Соберите все строки материала ниже, в которых есть слово «tuplet».
┏━━
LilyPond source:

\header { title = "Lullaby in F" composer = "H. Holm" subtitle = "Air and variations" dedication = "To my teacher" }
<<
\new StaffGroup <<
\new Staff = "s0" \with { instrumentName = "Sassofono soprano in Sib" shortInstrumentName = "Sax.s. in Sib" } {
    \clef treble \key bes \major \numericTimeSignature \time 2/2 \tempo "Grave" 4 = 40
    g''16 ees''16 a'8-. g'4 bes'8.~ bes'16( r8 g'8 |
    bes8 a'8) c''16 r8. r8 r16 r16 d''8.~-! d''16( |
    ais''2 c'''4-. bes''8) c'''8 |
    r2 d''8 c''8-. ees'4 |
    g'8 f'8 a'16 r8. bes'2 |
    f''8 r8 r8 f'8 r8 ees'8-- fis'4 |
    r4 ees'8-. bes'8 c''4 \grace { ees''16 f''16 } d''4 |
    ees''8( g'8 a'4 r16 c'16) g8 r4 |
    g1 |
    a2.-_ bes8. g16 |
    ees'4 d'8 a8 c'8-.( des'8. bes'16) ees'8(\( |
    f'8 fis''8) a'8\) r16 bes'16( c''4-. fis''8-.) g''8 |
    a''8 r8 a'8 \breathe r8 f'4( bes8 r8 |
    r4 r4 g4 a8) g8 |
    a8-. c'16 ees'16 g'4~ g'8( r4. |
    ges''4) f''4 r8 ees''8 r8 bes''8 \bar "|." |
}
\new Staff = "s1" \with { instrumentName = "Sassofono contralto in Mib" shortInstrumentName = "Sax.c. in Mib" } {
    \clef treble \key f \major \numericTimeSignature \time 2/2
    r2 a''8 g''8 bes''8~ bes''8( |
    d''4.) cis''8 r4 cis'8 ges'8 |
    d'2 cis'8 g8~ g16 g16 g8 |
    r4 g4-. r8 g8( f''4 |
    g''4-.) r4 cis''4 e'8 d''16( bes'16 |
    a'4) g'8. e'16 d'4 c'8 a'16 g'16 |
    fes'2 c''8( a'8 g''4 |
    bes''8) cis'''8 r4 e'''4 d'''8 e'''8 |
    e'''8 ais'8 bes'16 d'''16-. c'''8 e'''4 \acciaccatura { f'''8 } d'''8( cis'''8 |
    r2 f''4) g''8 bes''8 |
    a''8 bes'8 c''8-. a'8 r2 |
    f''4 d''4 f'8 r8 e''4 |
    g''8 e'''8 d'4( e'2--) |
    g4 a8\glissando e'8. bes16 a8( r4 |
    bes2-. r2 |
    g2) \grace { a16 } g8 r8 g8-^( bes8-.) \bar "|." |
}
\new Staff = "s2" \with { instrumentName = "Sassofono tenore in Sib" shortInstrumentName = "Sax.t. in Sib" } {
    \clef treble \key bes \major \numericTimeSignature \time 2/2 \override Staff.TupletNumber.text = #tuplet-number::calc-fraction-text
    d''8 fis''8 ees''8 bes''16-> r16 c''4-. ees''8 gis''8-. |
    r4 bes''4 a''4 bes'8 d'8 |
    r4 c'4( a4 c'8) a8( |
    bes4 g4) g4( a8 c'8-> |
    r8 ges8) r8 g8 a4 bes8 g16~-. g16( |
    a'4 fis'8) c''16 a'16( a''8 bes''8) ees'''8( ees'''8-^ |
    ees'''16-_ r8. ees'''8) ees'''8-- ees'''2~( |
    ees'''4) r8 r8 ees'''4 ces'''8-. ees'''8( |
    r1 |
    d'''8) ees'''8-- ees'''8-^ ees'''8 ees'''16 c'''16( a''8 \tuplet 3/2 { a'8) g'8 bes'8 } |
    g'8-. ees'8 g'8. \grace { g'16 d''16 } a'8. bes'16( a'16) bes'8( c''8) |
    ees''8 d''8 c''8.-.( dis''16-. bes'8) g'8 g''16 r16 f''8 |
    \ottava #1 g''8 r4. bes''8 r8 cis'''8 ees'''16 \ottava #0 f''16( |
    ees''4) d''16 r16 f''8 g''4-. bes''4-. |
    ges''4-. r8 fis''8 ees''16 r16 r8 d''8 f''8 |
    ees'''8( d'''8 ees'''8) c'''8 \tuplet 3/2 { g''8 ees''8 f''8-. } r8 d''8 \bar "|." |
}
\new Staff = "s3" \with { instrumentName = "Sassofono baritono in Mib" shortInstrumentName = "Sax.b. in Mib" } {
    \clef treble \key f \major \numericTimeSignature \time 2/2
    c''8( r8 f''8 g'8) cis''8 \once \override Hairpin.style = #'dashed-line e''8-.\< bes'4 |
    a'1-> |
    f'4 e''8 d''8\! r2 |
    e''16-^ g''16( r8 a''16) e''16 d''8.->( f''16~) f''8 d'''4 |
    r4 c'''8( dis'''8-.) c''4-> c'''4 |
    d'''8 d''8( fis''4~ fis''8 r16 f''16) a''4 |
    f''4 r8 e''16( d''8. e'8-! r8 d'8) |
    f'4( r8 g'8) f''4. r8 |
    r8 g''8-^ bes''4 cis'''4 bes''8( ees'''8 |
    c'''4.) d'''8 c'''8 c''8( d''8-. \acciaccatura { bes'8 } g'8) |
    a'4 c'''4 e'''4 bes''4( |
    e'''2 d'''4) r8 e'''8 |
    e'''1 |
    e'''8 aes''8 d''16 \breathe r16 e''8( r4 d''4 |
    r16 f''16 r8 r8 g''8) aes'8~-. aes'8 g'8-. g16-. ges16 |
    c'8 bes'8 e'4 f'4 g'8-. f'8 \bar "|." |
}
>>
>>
┗━━
_РЕЗУЛЬТАТ_.
    \clef treble \key bes \major \numericTimeSignature \time 2/2 \override Staff.TupletNumber.text = #tuplet-number::calc-fraction-text
    d'''8) ees'''8-- ees'''8-^ ees'''8 ees'''16 c'''16( a''8 \tuplet 3/2 { a'8) g'8 bes'8 } |
    ees'''8( d'''8 ees'''8) c'''8 \tuplet 3/2 { g''8 ees''8 f''8-. } r8 d''8 \bar "|." |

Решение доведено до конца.